(Scene comparison data)
________

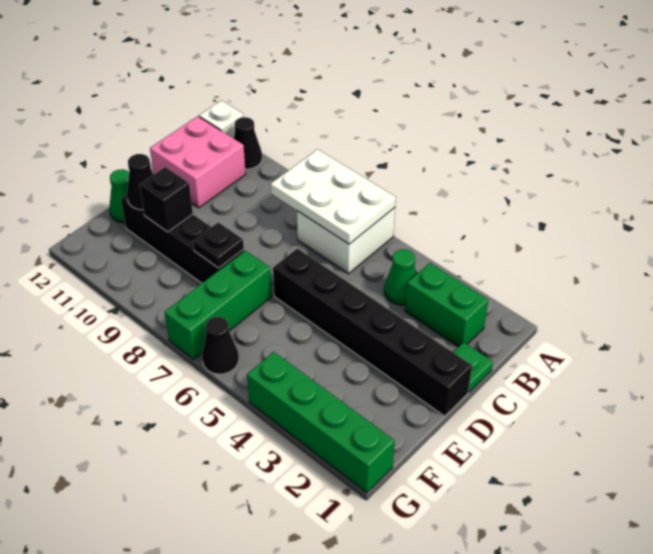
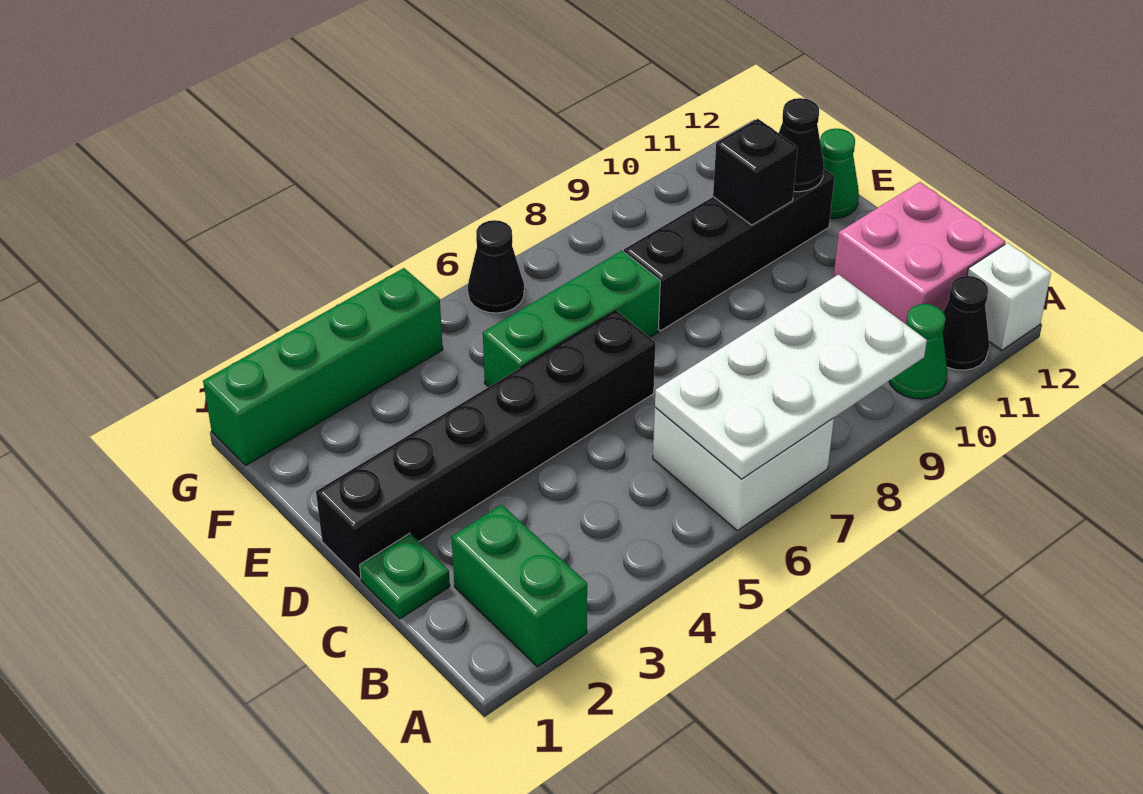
white plate A6:B8 level 2 -> white plate A6:B9 level 2
green brick B2:B3 level 1 -> green brick A2:B2 level 1
green cone B4 level 1 -> green cone A10 level 1
green brick E7:G7 level 1 -> green brick E5:E7 level 1
black plate E8 level 2 -> none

________

*Work instruction*
A complete answer lists each line of the data that holds the word "brick".

*Response for this exercise*
green brick B2:B3 level 1 -> green brick A2:B2 level 1
green brick E7:G7 level 1 -> green brick E5:E7 level 1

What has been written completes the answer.